▸ **Aim of the exercise**:
Without the pictures, print each of the records below exactly as it appears.

**** Records ****

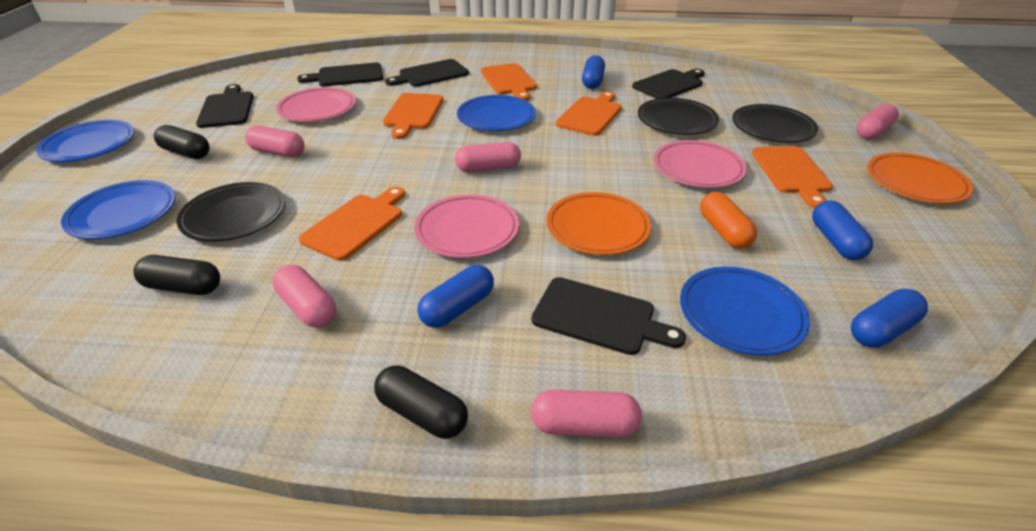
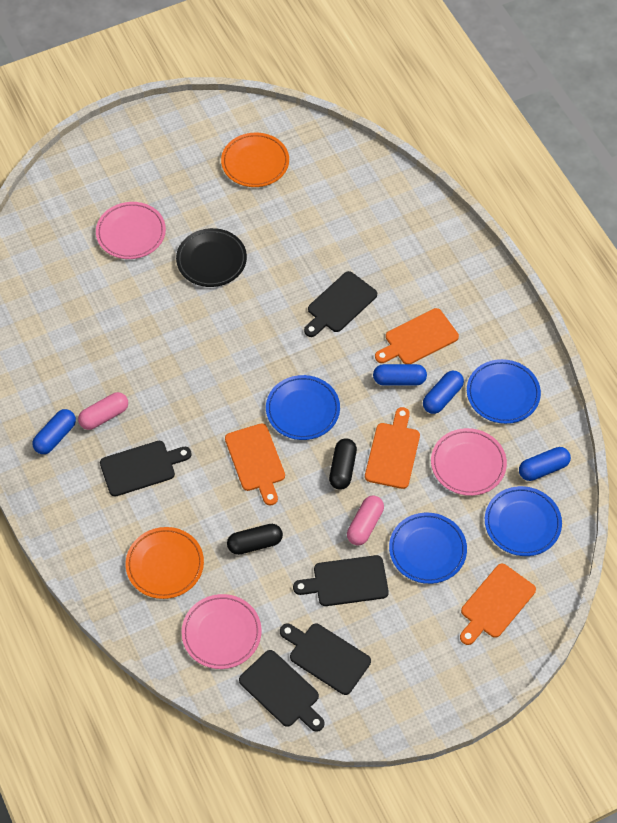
black capsule: 3 -> 2
black plate: 3 -> 1
orange capsule: 1 -> 0
orange cutting board: 5 -> 4
pink capsule: 5 -> 2

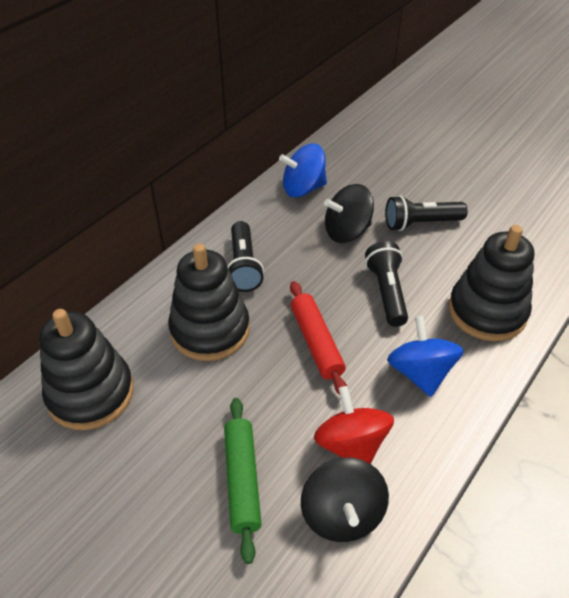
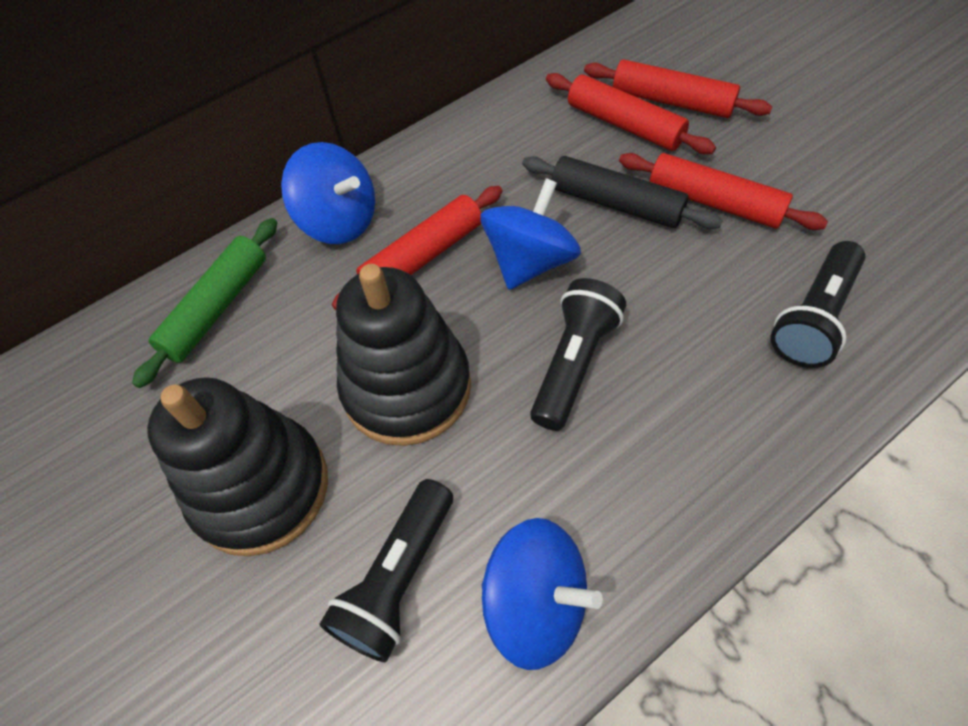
black rolling pin: 0 -> 1
black spinning top: 2 -> 0
black stacking toy: 3 -> 2
blue spinning top: 2 -> 3
red rolling pin: 1 -> 4
red spinning top: 1 -> 0

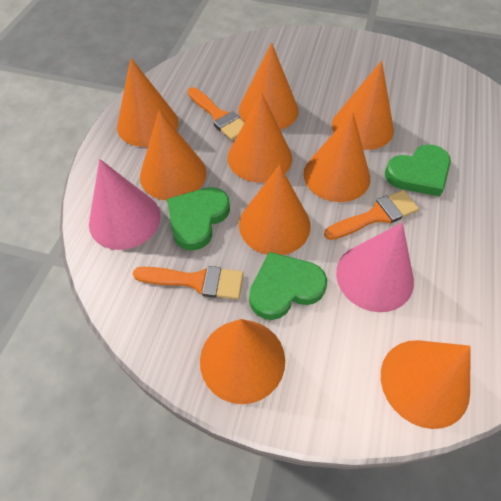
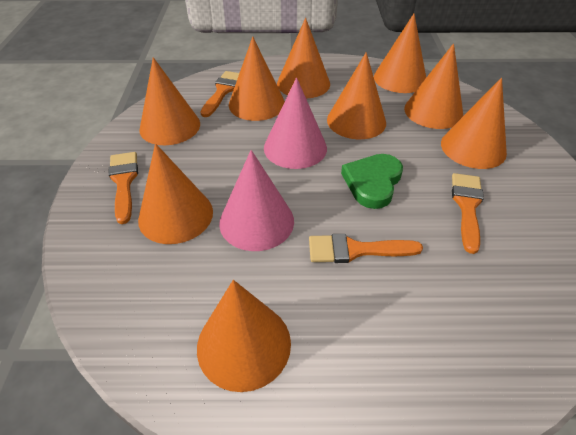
green heart: 3 -> 1
orange brush: 3 -> 4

****

▸ **Task output**:
black capsule: 3 -> 2
black plate: 3 -> 1
orange capsule: 1 -> 0
orange cutting board: 5 -> 4
pink capsule: 5 -> 2

black rolling pin: 0 -> 1
black spinning top: 2 -> 0
black stacking toy: 3 -> 2
blue spinning top: 2 -> 3
red rolling pin: 1 -> 4
red spinning top: 1 -> 0

green heart: 3 -> 1
orange brush: 3 -> 4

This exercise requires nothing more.